• **How to complete this task**
When a line of the material has the word "peluche" in it, copy that line.

• **Supplied material**
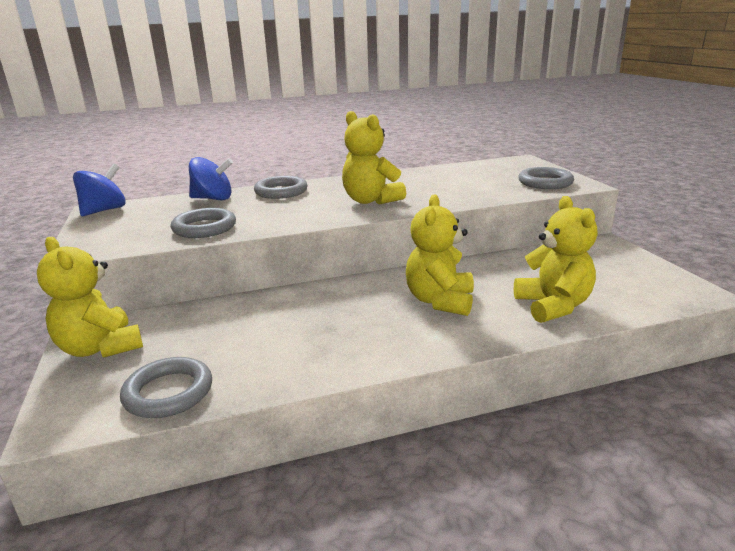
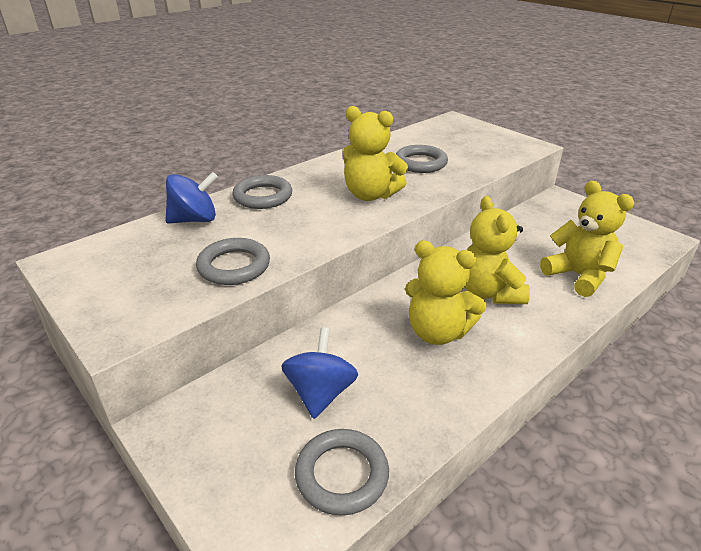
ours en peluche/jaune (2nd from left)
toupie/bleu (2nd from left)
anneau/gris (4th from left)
---
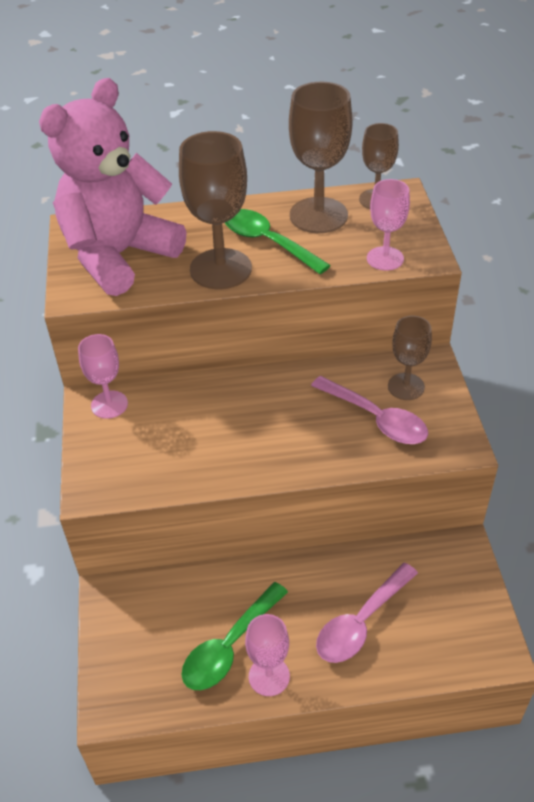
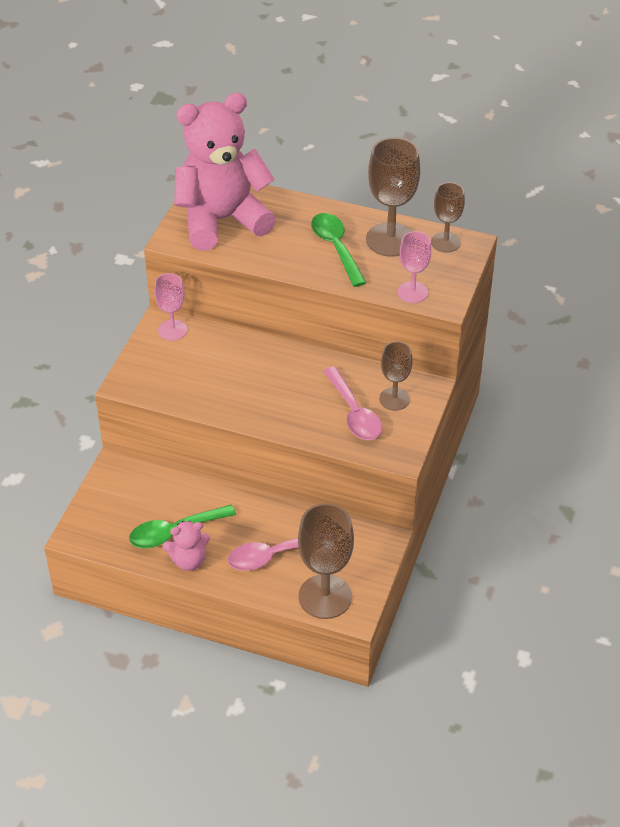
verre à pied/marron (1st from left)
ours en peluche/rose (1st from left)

• **Answer for this exercise**
ours en peluche/jaune (2nd from left)
ours en peluche/rose (1st from left)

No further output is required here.